#### [Data for analysis]
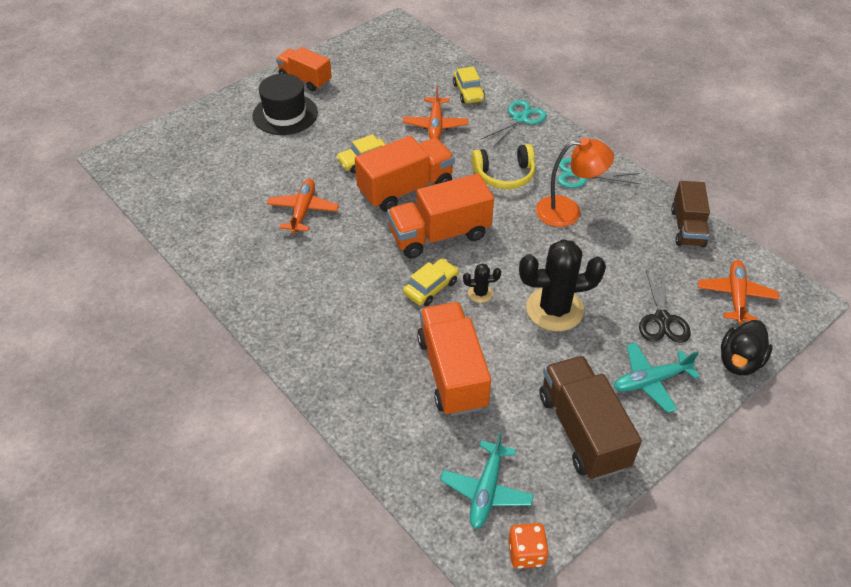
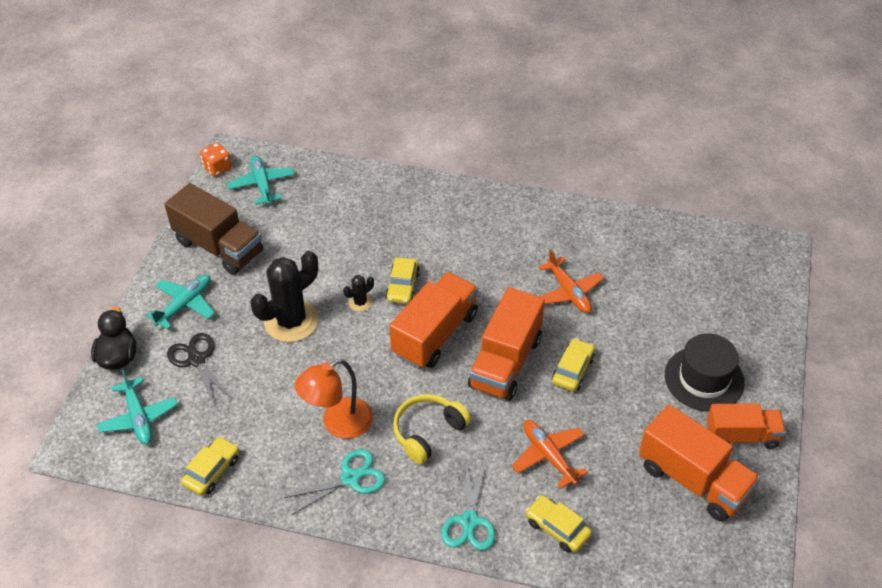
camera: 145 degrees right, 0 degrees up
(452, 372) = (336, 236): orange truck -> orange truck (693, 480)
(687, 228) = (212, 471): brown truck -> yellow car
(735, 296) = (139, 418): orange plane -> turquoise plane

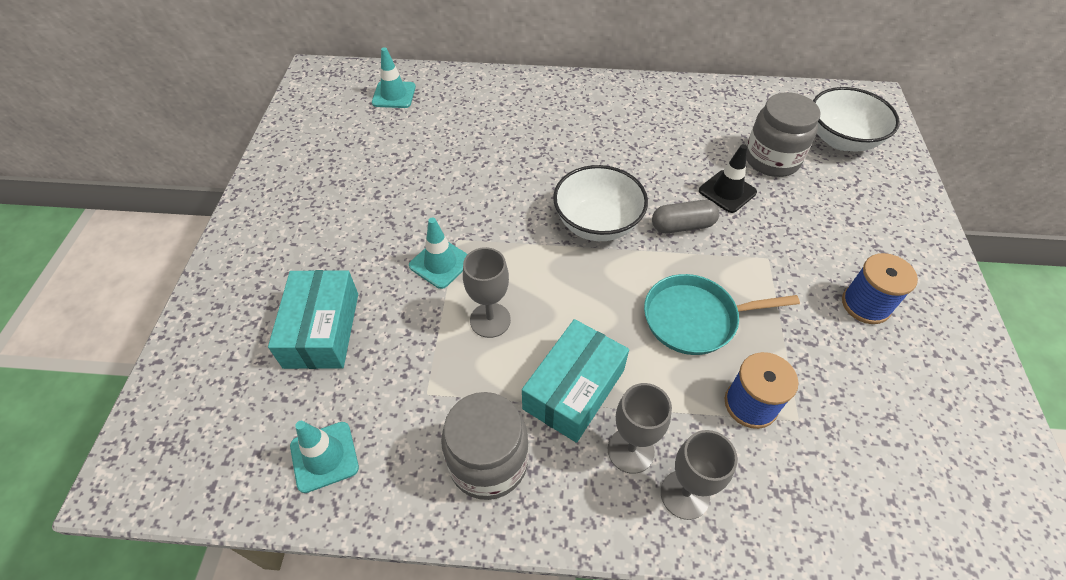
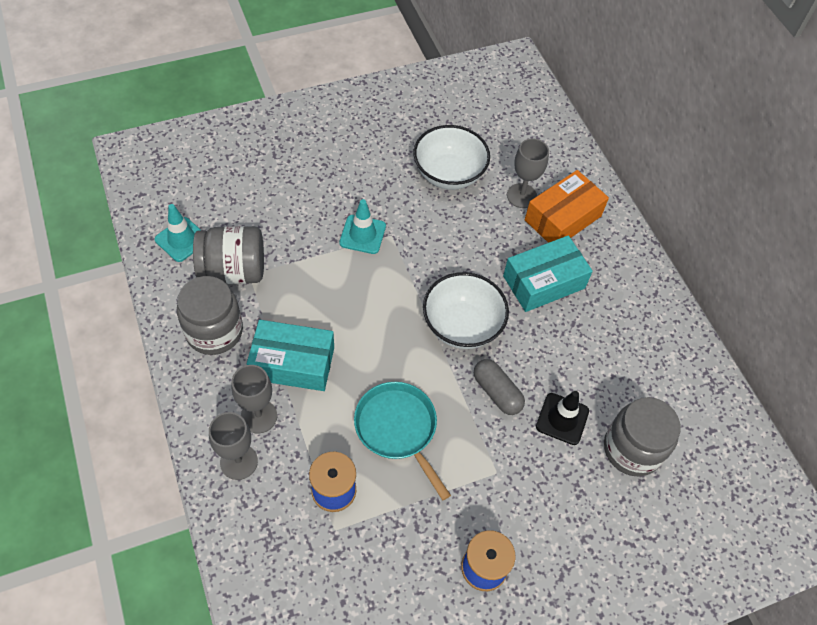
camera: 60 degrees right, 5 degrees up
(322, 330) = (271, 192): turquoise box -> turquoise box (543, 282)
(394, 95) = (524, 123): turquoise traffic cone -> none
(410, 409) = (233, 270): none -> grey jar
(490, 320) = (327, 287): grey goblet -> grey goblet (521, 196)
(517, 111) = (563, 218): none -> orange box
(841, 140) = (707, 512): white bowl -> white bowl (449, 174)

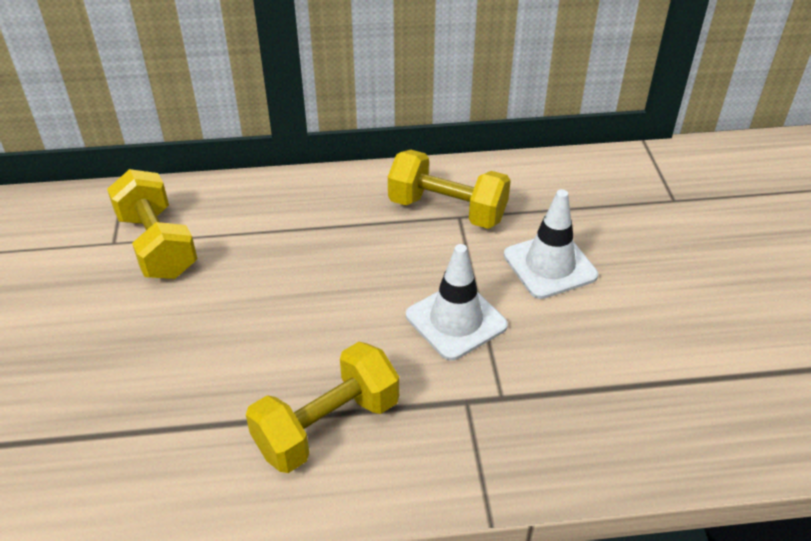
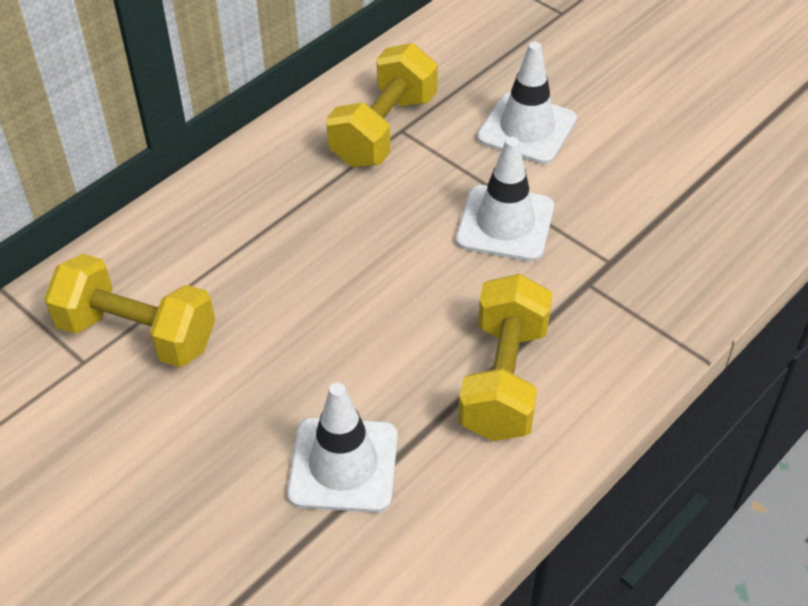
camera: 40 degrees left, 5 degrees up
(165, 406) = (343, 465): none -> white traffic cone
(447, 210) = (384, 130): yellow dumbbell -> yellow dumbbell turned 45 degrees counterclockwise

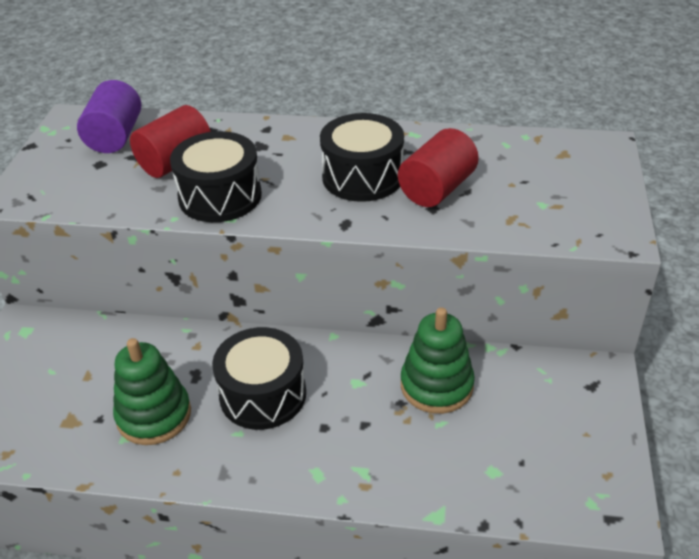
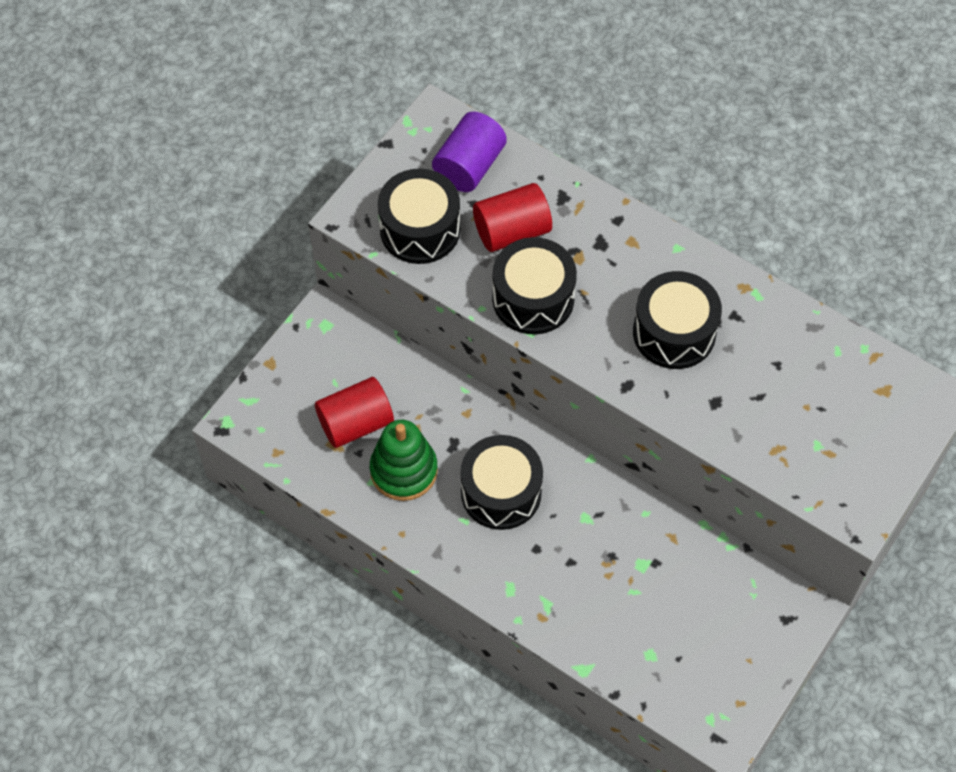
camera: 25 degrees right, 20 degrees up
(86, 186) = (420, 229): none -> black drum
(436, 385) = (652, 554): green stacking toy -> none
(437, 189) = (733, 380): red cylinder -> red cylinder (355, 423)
---
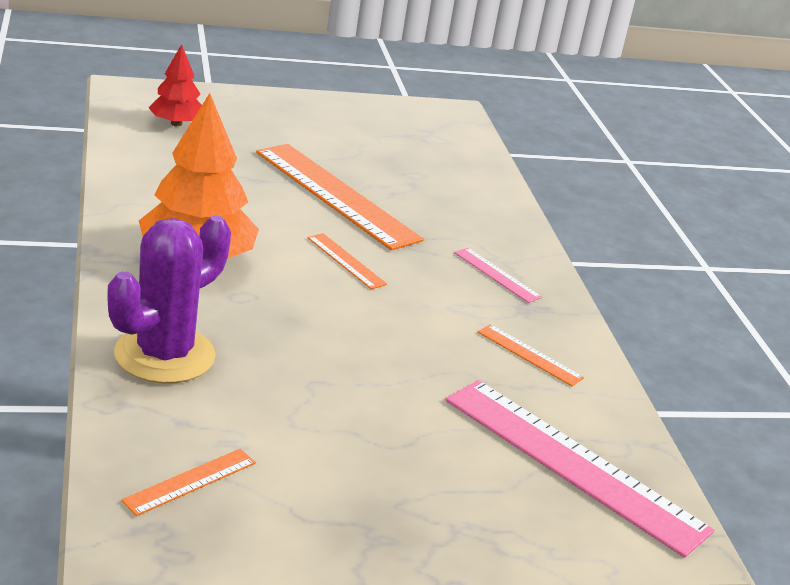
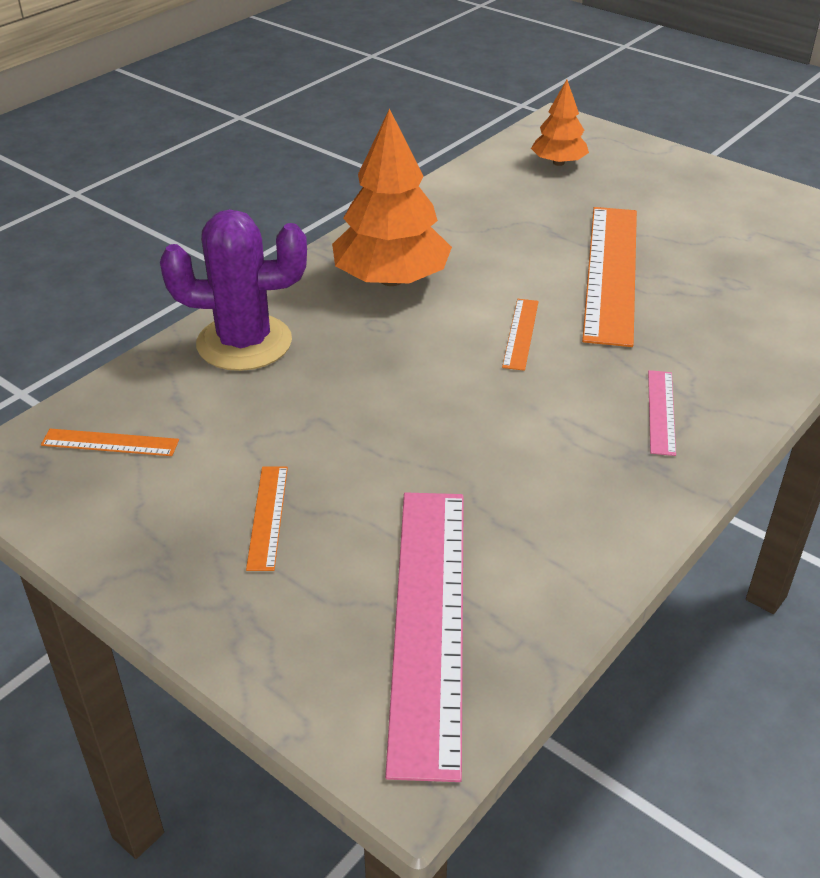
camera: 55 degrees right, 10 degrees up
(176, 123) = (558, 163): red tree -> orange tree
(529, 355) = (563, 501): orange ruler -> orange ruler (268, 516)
==
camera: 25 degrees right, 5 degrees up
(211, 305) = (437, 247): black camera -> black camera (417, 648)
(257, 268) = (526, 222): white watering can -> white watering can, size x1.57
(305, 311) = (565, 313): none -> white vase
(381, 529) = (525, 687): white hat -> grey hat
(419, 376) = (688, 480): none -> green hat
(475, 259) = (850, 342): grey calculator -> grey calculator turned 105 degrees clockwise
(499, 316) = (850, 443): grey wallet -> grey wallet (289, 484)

#### [Requirement]
In the material above, each line with the word "black" should be copied.

#### [Expected answer]
(86, 186) = (420, 229): none -> black drum
(211, 305) = (437, 247): black camera -> black camera (417, 648)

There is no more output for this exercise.